EXERCISE AIM =
Your response should consist of every line below, reproduced without alteration.

DATA EXCERPTS =
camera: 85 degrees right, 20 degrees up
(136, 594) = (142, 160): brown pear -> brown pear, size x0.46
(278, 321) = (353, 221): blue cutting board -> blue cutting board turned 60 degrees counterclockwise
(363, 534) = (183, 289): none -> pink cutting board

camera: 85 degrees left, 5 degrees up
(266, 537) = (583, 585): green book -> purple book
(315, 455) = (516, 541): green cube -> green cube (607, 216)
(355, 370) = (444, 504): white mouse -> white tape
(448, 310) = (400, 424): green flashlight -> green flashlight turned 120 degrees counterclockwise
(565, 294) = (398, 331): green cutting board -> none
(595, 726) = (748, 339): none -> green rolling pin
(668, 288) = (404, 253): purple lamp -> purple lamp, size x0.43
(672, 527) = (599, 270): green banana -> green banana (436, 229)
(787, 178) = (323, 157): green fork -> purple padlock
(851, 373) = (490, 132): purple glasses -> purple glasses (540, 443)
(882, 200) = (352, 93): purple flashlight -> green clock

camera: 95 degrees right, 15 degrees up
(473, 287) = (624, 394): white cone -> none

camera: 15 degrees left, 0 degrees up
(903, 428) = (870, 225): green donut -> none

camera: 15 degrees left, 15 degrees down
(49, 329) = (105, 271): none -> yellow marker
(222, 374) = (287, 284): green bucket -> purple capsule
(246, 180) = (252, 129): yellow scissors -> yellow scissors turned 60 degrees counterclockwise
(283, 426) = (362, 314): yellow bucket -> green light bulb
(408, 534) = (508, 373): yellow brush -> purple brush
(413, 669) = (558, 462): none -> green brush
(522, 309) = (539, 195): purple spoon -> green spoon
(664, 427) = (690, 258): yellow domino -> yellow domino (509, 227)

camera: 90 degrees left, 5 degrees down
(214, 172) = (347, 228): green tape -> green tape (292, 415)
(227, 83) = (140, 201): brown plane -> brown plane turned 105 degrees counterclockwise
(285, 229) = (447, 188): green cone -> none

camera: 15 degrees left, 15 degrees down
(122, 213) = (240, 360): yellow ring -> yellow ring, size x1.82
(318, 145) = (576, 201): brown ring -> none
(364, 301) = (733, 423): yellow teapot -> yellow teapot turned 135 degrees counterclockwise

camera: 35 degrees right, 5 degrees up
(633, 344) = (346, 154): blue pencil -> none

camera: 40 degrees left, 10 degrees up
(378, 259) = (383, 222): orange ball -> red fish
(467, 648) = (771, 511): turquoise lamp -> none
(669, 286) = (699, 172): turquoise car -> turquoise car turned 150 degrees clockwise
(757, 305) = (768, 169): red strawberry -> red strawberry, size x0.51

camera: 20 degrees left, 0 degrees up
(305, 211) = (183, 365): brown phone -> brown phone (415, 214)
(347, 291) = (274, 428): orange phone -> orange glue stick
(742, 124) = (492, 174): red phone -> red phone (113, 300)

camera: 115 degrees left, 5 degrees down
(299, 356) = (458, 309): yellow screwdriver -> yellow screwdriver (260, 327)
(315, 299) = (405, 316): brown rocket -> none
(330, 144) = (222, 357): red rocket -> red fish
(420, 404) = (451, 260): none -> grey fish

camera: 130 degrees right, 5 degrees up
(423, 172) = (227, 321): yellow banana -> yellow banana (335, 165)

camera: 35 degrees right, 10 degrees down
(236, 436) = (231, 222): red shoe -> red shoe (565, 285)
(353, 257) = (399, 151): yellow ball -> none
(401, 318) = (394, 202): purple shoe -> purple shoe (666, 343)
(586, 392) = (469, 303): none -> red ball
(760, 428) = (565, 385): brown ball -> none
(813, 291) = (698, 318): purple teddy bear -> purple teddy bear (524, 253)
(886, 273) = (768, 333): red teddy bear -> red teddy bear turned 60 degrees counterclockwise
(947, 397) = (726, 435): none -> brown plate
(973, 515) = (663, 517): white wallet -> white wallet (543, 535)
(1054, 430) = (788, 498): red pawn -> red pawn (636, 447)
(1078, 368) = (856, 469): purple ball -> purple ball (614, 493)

RESULT FOR THIS EXERCISE =
camera: 85 degrees right, 20 degrees up
(136, 594) = (142, 160): brown pear -> brown pear, size x0.46
(278, 321) = (353, 221): blue cutting board -> blue cutting board turned 60 degrees counterclockwise
(363, 534) = (183, 289): none -> pink cutting board

camera: 85 degrees left, 5 degrees up
(266, 537) = (583, 585): green book -> purple book
(315, 455) = (516, 541): green cube -> green cube (607, 216)
(355, 370) = (444, 504): white mouse -> white tape
(448, 310) = (400, 424): green flashlight -> green flashlight turned 120 degrees counterclockwise
(565, 294) = (398, 331): green cutting board -> none
(595, 726) = (748, 339): none -> green rolling pin
(668, 288) = (404, 253): purple lamp -> purple lamp, size x0.43
(672, 527) = (599, 270): green banana -> green banana (436, 229)
(787, 178) = (323, 157): green fork -> purple padlock
(851, 373) = (490, 132): purple glasses -> purple glasses (540, 443)
(882, 200) = (352, 93): purple flashlight -> green clock

camera: 95 degrees right, 15 degrees up
(473, 287) = (624, 394): white cone -> none

camera: 15 degrees left, 0 degrees up
(903, 428) = (870, 225): green donut -> none

camera: 15 degrees left, 15 degrees down
(49, 329) = (105, 271): none -> yellow marker
(222, 374) = (287, 284): green bucket -> purple capsule
(246, 180) = (252, 129): yellow scissors -> yellow scissors turned 60 degrees counterclockwise
(283, 426) = (362, 314): yellow bucket -> green light bulb
(408, 534) = (508, 373): yellow brush -> purple brush
(413, 669) = (558, 462): none -> green brush
(522, 309) = (539, 195): purple spoon -> green spoon
(664, 427) = (690, 258): yellow domino -> yellow domino (509, 227)

camera: 90 degrees left, 5 degrees down
(214, 172) = (347, 228): green tape -> green tape (292, 415)
(227, 83) = (140, 201): brown plane -> brown plane turned 105 degrees counterclockwise
(285, 229) = (447, 188): green cone -> none

camera: 15 degrees left, 15 degrees down
(122, 213) = (240, 360): yellow ring -> yellow ring, size x1.82
(318, 145) = (576, 201): brown ring -> none
(364, 301) = (733, 423): yellow teapot -> yellow teapot turned 135 degrees counterclockwise

camera: 35 degrees right, 5 degrees up
(633, 344) = (346, 154): blue pencil -> none

camera: 40 degrees left, 10 degrees up
(378, 259) = (383, 222): orange ball -> red fish
(467, 648) = (771, 511): turquoise lamp -> none
(669, 286) = (699, 172): turquoise car -> turquoise car turned 150 degrees clockwise
(757, 305) = (768, 169): red strawberry -> red strawberry, size x0.51

camera: 20 degrees left, 0 degrees up
(305, 211) = (183, 365): brown phone -> brown phone (415, 214)
(347, 291) = (274, 428): orange phone -> orange glue stick
(742, 124) = (492, 174): red phone -> red phone (113, 300)

camera: 115 degrees left, 5 degrees down
(299, 356) = (458, 309): yellow screwdriver -> yellow screwdriver (260, 327)
(315, 299) = (405, 316): brown rocket -> none
(330, 144) = (222, 357): red rocket -> red fish
(420, 404) = (451, 260): none -> grey fish

camera: 130 degrees right, 5 degrees up
(423, 172) = (227, 321): yellow banana -> yellow banana (335, 165)

camera: 35 degrees right, 10 degrees down
(236, 436) = (231, 222): red shoe -> red shoe (565, 285)
(353, 257) = (399, 151): yellow ball -> none
(401, 318) = (394, 202): purple shoe -> purple shoe (666, 343)
(586, 392) = (469, 303): none -> red ball
(760, 428) = (565, 385): brown ball -> none
(813, 291) = (698, 318): purple teddy bear -> purple teddy bear (524, 253)
(886, 273) = (768, 333): red teddy bear -> red teddy bear turned 60 degrees counterclockwise
(947, 397) = (726, 435): none -> brown plate
(973, 515) = (663, 517): white wallet -> white wallet (543, 535)
(1054, 430) = (788, 498): red pawn -> red pawn (636, 447)
(1078, 368) = (856, 469): purple ball -> purple ball (614, 493)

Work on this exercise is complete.